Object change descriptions

──────────

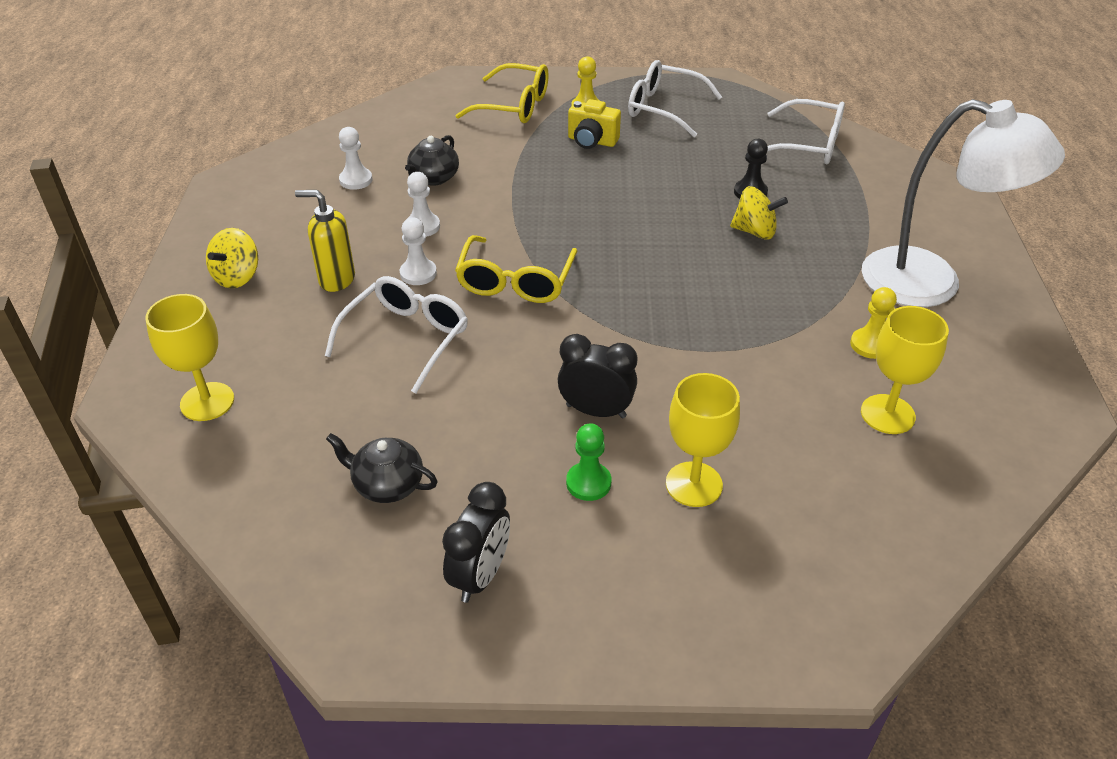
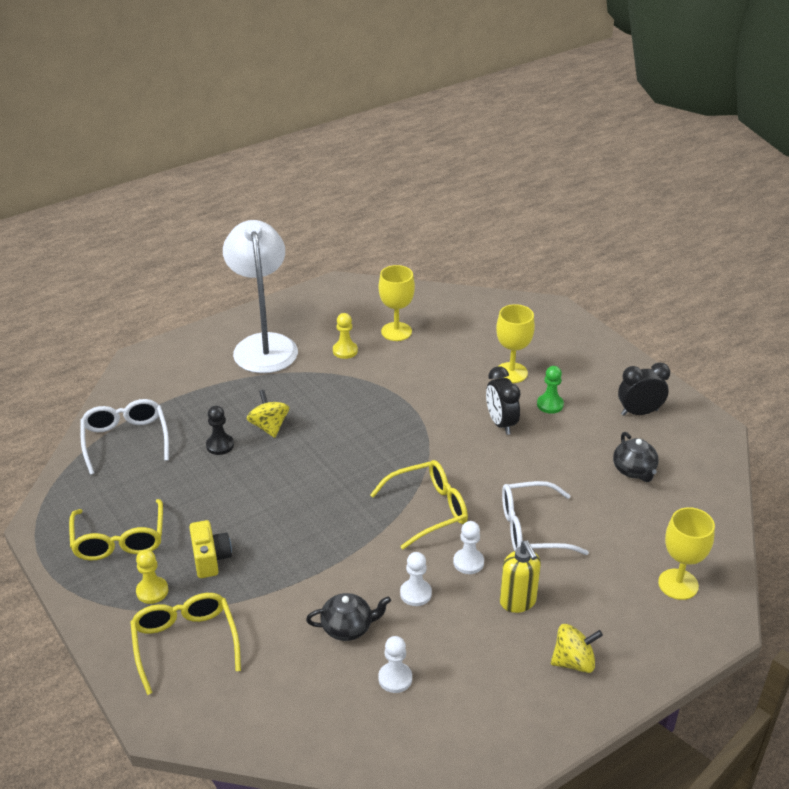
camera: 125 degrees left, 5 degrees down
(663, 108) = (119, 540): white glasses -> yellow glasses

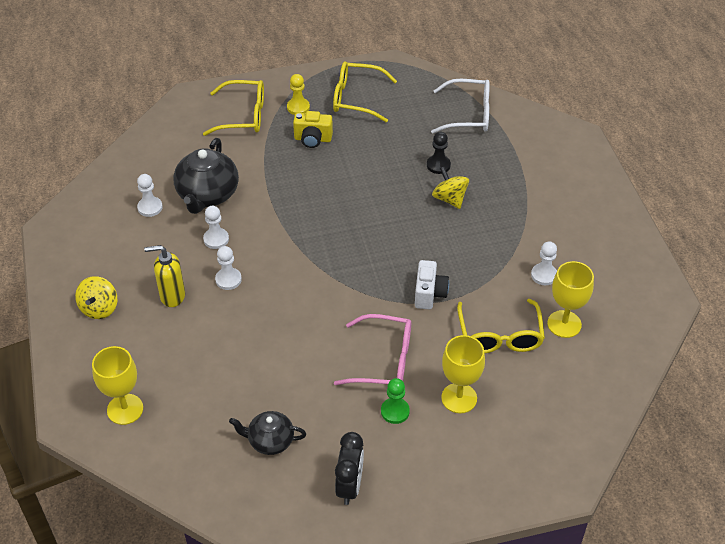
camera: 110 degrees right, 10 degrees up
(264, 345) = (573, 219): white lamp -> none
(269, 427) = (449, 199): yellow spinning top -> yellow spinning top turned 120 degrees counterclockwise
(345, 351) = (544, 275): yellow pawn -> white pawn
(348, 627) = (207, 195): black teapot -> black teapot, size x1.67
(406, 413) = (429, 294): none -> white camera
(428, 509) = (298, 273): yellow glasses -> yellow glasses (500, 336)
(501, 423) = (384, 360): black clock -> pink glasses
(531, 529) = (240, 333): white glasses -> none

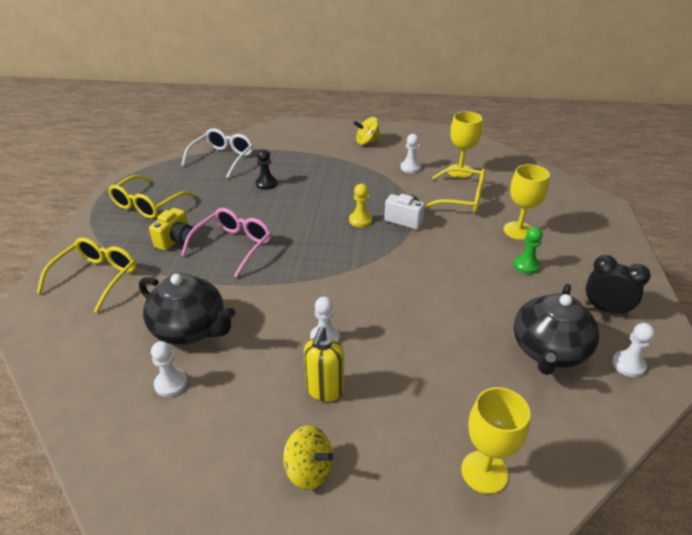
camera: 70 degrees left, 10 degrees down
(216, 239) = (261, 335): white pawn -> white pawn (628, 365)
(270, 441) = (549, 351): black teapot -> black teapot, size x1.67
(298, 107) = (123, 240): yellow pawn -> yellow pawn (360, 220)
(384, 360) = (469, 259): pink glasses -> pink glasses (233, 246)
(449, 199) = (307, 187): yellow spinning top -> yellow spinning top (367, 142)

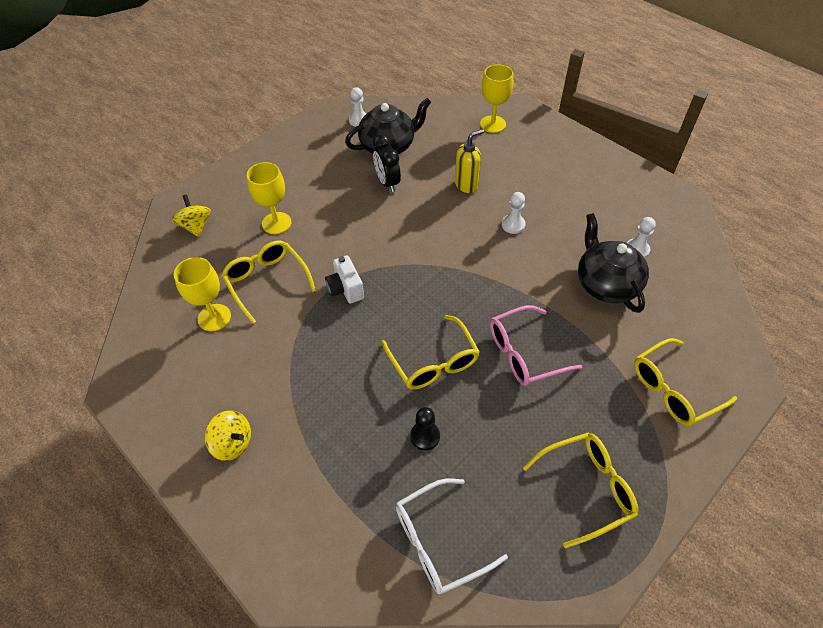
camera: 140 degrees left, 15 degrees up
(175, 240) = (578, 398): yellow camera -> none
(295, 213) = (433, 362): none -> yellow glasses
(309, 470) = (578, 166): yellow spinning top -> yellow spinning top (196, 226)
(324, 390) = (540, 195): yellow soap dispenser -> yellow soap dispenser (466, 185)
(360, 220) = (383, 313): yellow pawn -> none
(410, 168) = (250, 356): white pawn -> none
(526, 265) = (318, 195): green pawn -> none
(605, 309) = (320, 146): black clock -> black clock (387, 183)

──────────

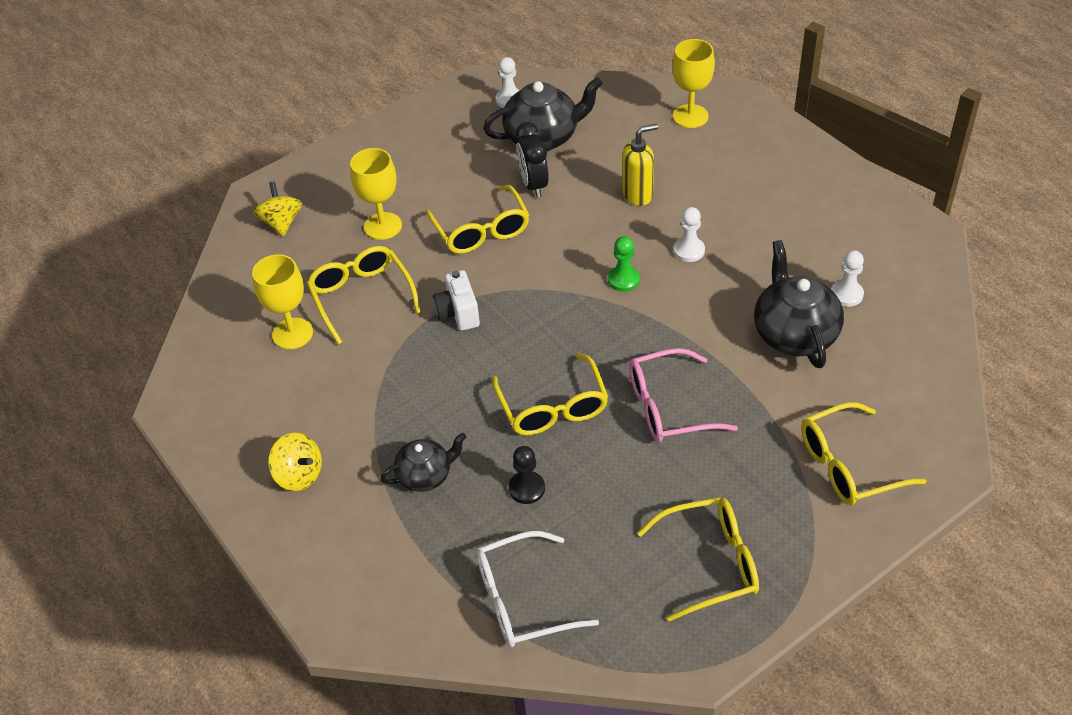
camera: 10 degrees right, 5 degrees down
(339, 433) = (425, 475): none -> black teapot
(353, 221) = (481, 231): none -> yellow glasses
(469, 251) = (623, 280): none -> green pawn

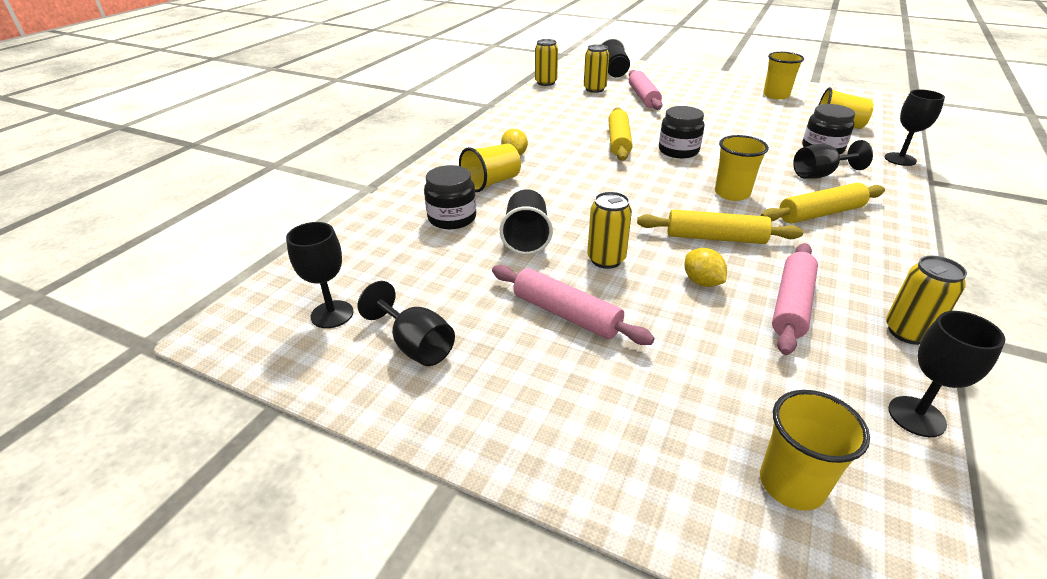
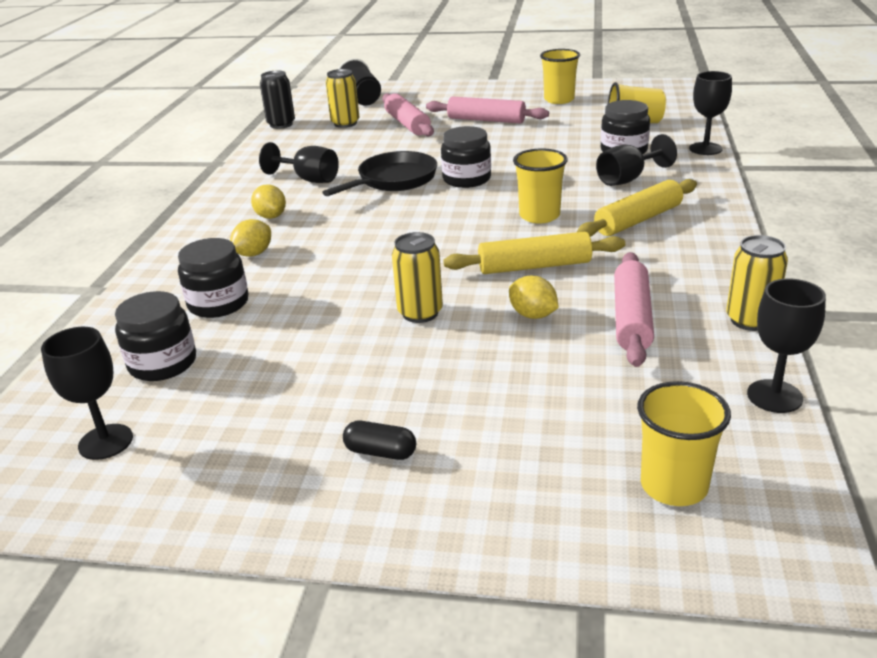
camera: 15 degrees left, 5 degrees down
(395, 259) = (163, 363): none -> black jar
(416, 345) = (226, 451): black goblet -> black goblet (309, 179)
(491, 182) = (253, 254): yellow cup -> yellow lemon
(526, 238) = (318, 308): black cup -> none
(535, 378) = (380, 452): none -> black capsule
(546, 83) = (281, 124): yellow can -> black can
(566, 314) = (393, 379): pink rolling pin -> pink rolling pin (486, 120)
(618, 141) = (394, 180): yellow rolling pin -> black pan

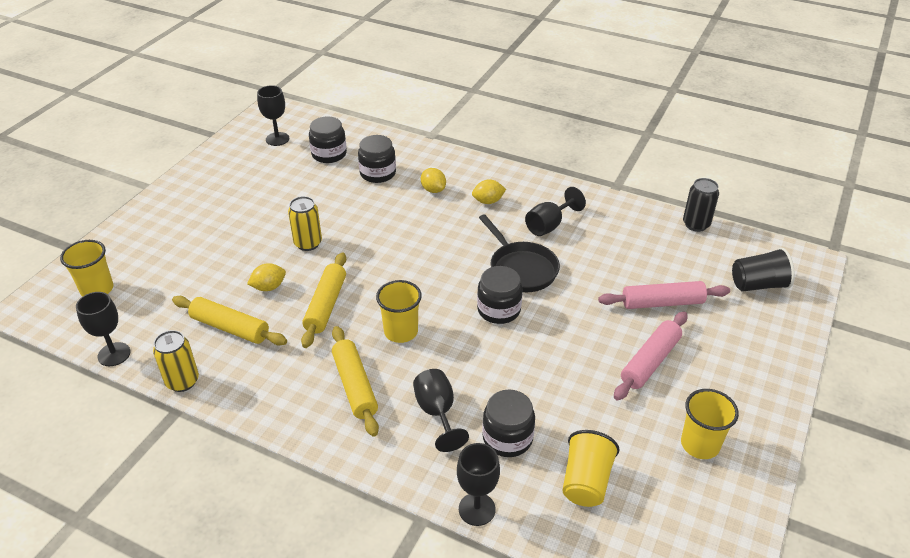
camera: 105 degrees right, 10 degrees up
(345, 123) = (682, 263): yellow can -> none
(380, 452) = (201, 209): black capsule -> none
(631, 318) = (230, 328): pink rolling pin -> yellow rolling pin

──────────

Work to be completed
The result should be an exact copy of only the lines above from the one that holds "(618, 141) = (394, 180): yellow" through the one that holds "(631, 318) = (230, 328): pink", both ends included, without pictures.

Expected output
(618, 141) = (394, 180): yellow rolling pin -> black pan

camera: 105 degrees right, 10 degrees up
(345, 123) = (682, 263): yellow can -> none
(380, 452) = (201, 209): black capsule -> none
(631, 318) = (230, 328): pink rolling pin -> yellow rolling pin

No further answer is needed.